(Activity) Could you retype exactly the line containing "none -> purple brick I6:J7 level 1" and every line after it in the data below, leaving out the pictures?

(Information given)
- - - - -

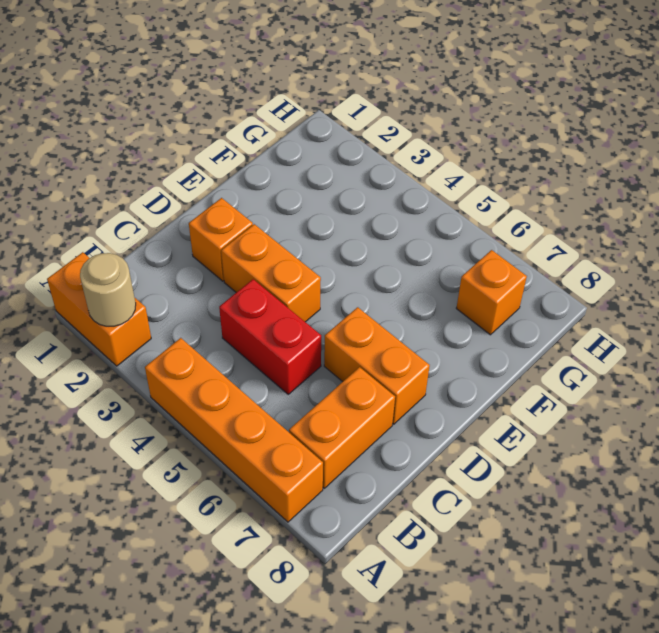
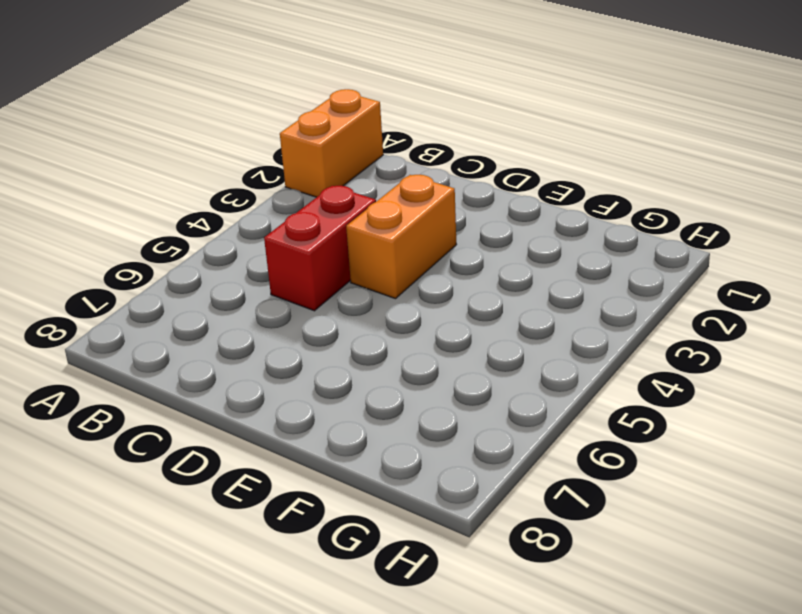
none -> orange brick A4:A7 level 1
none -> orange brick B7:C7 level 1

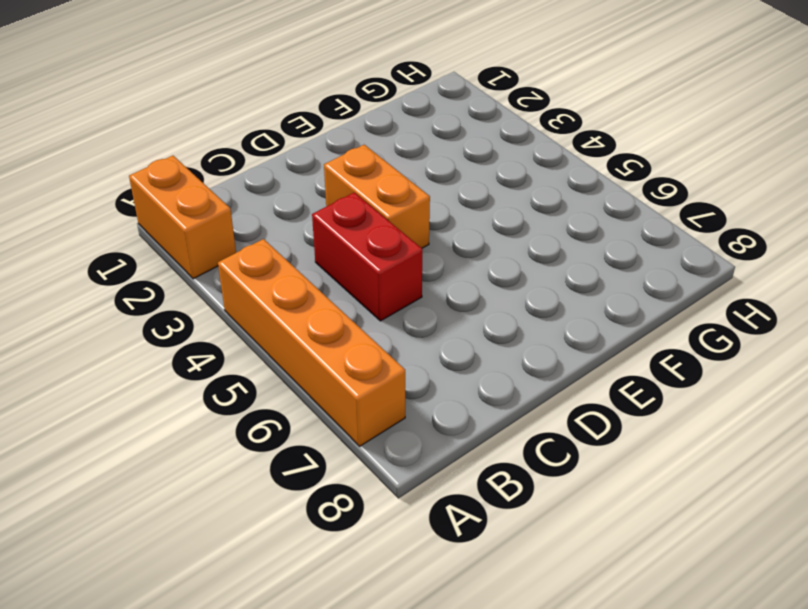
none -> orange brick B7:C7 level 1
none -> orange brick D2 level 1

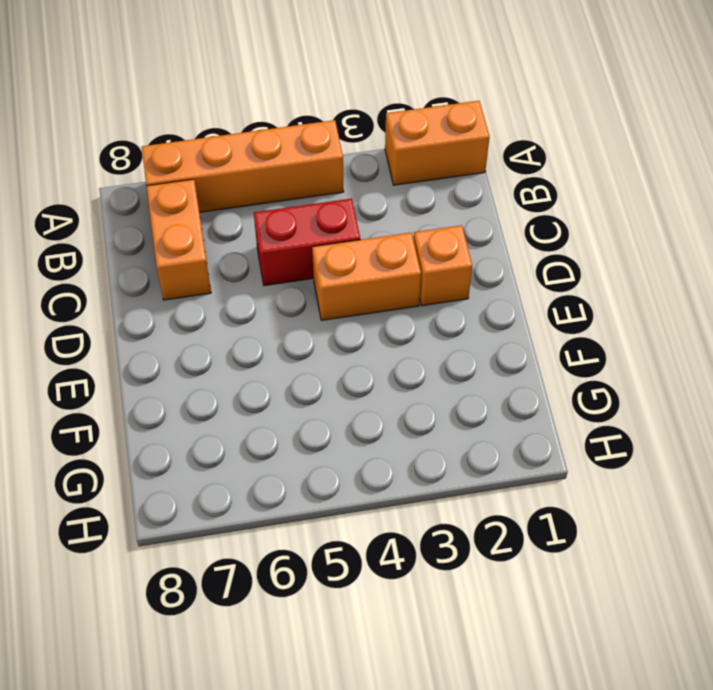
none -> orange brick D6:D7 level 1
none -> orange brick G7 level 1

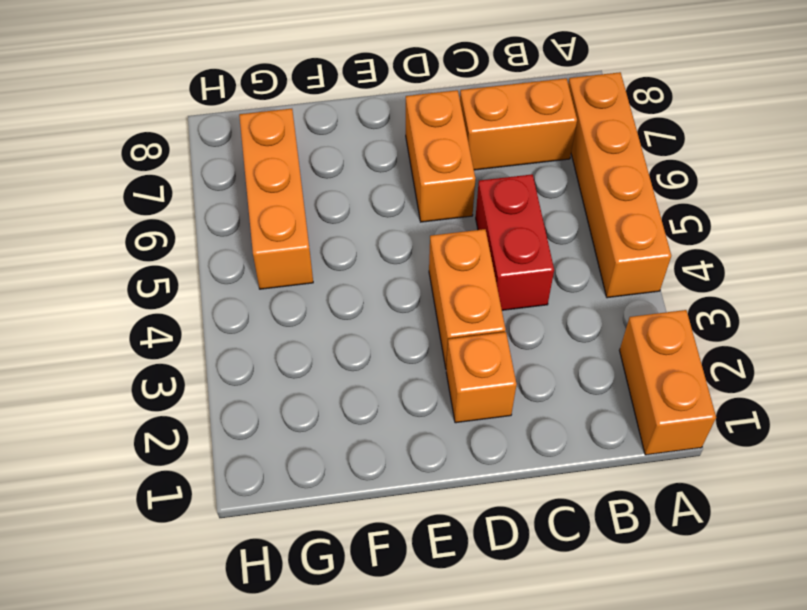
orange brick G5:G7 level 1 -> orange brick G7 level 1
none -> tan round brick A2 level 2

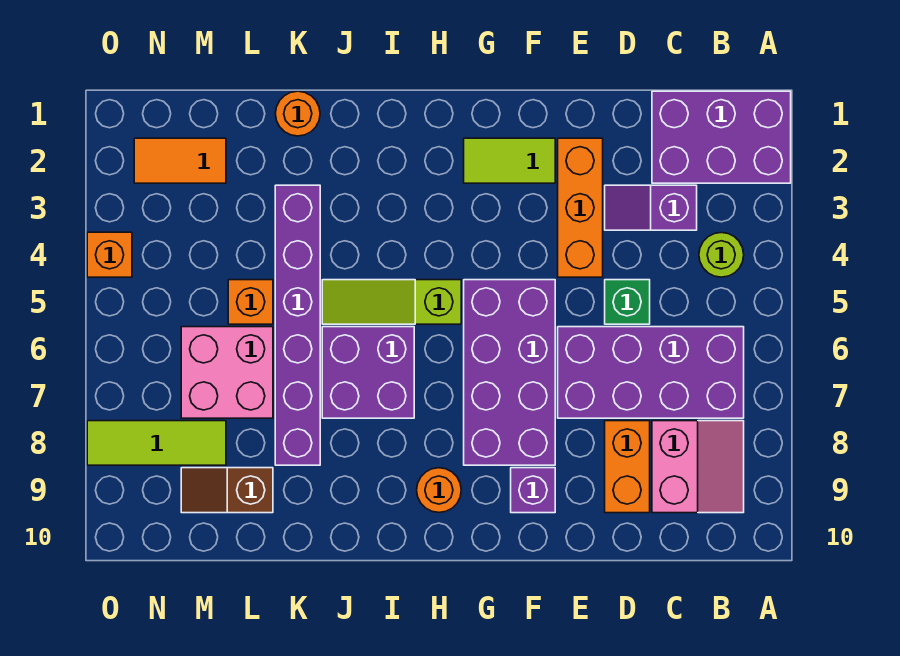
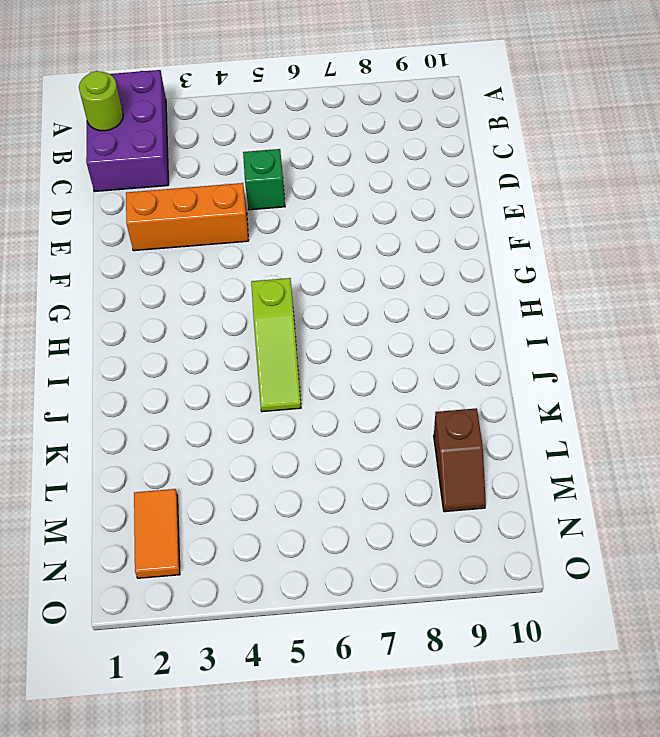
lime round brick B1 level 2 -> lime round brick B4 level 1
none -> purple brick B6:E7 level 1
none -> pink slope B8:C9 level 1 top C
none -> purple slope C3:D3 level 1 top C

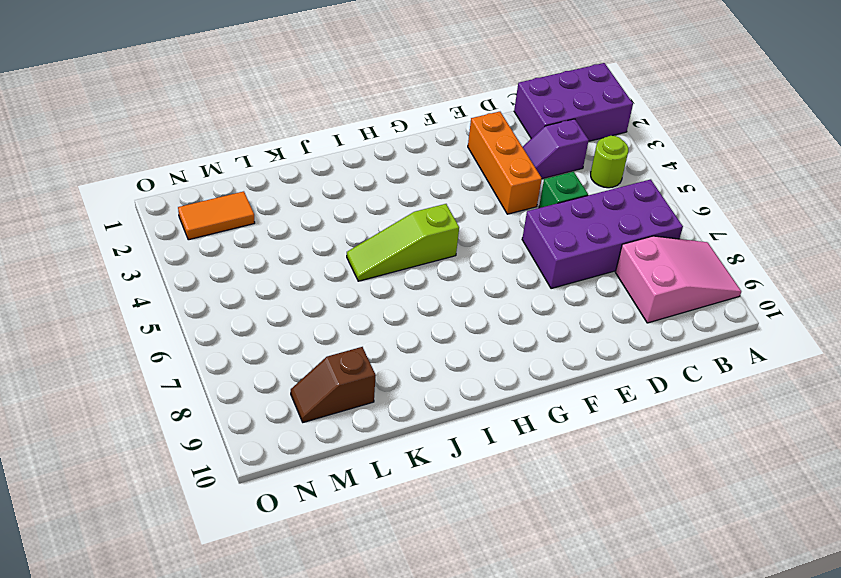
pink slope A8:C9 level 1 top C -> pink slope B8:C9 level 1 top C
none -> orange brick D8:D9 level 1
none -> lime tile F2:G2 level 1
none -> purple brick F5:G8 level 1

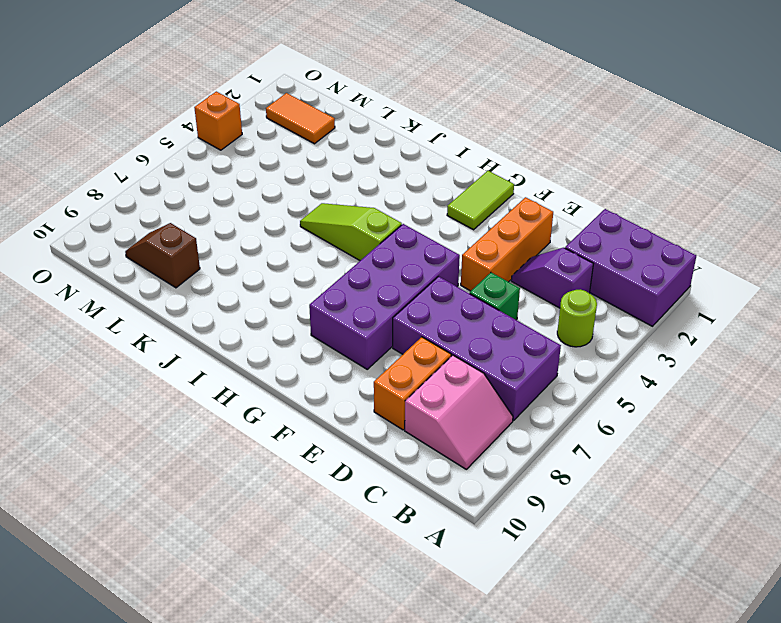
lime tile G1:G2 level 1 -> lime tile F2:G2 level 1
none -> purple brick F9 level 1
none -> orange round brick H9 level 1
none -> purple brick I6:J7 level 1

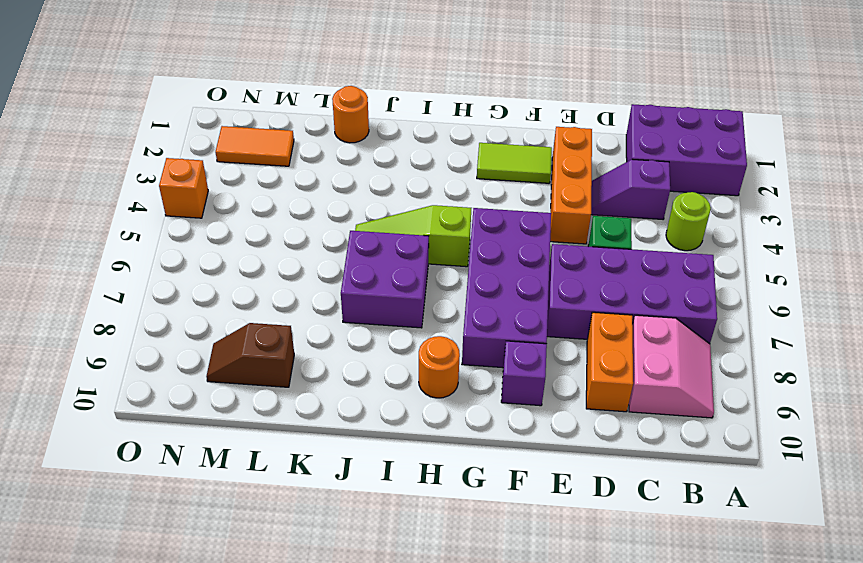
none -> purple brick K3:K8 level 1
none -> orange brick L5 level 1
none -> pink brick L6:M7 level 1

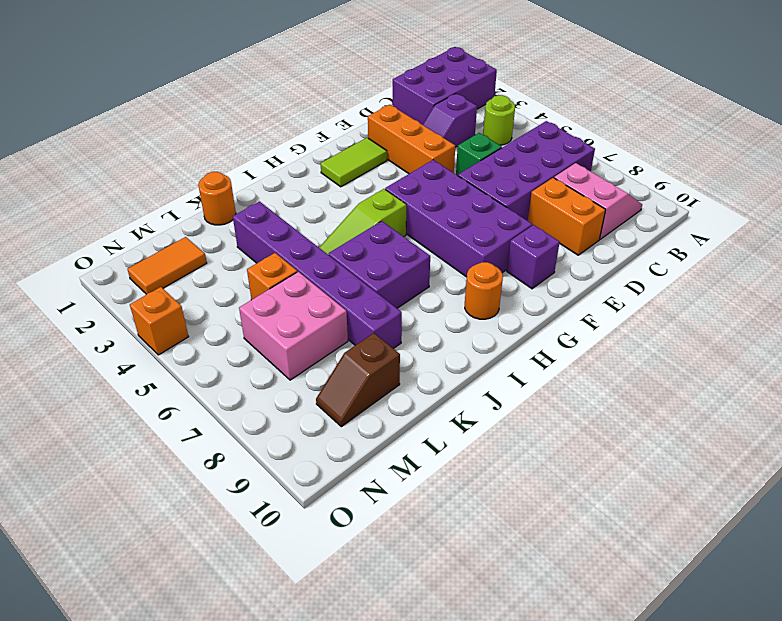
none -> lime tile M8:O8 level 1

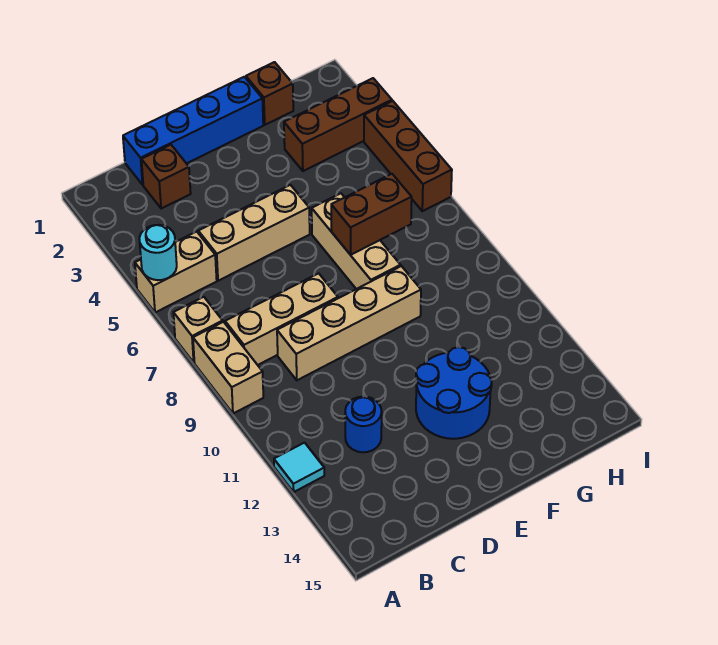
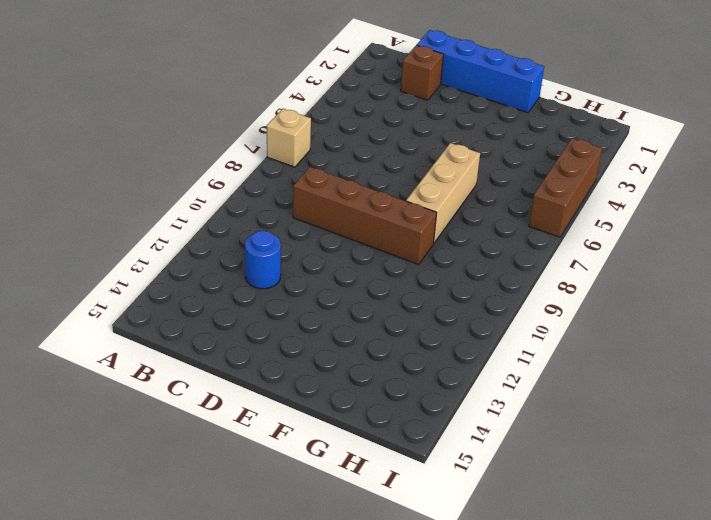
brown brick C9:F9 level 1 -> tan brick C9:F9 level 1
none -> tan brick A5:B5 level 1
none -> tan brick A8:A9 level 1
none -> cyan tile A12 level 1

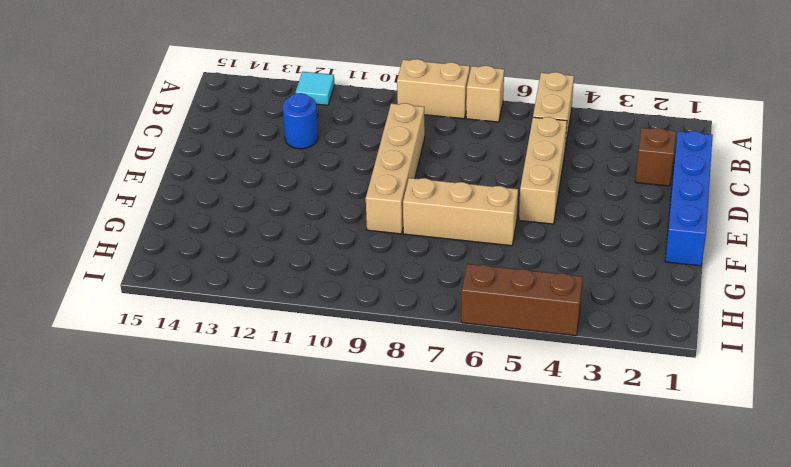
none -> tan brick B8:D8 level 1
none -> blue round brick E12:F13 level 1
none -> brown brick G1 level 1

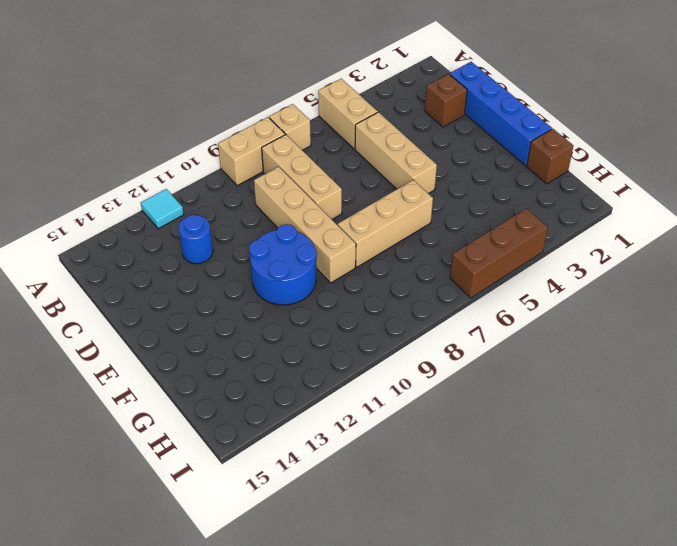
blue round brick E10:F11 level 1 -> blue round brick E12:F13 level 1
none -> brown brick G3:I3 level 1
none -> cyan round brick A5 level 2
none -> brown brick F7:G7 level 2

- - - - -

(Result for this exercise)
none -> purple brick I6:J7 level 1

none -> purple brick K3:K8 level 1
none -> orange brick L5 level 1
none -> pink brick L6:M7 level 1

none -> lime tile M8:O8 level 1

brown brick C9:F9 level 1 -> tan brick C9:F9 level 1
none -> tan brick A5:B5 level 1
none -> tan brick A8:A9 level 1
none -> cyan tile A12 level 1

none -> tan brick B8:D8 level 1
none -> blue round brick E12:F13 level 1
none -> brown brick G1 level 1

blue round brick E10:F11 level 1 -> blue round brick E12:F13 level 1
none -> brown brick G3:I3 level 1
none -> cyan round brick A5 level 2
none -> brown brick F7:G7 level 2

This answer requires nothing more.